● Input data:

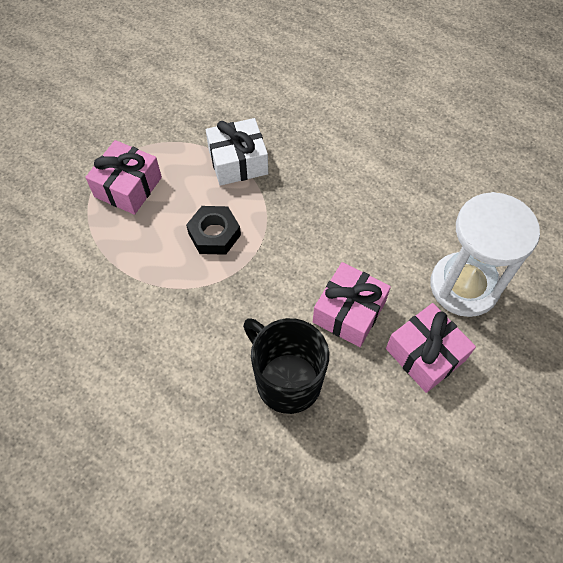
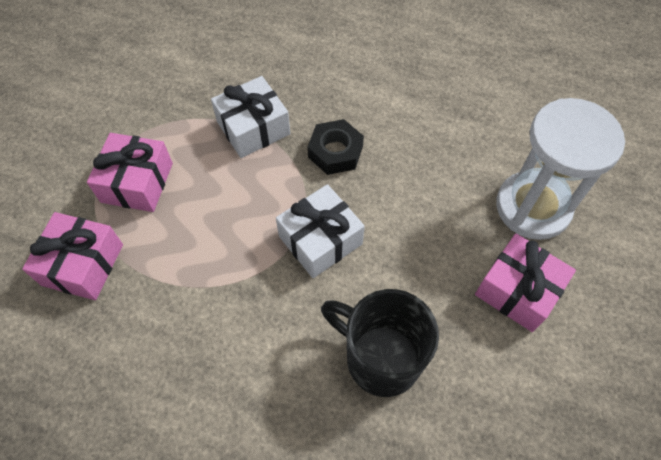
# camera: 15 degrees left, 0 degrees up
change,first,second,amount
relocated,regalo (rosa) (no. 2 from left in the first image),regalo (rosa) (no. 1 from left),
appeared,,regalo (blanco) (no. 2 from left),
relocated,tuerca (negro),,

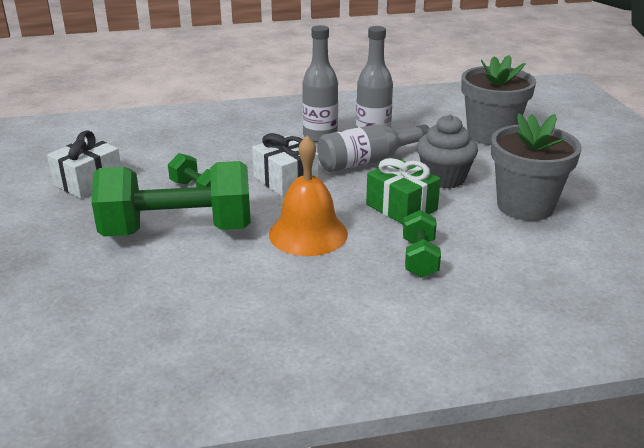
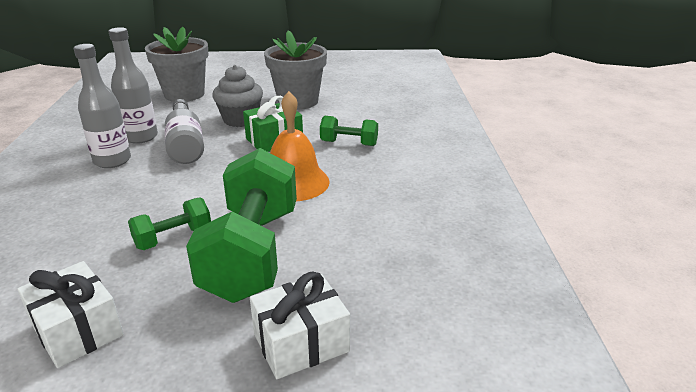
# camera: 80 degrees left, 0 degrees up
change,first,second,amount
relocated,regalo (blanco) (no. 2 from left),,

● Activity:
For each line above that holds the string "blanco", provide a copy of that line.

● Written solution:
appeared,,regalo (blanco) (no. 2 from left),
relocated,regalo (blanco) (no. 2 from left),,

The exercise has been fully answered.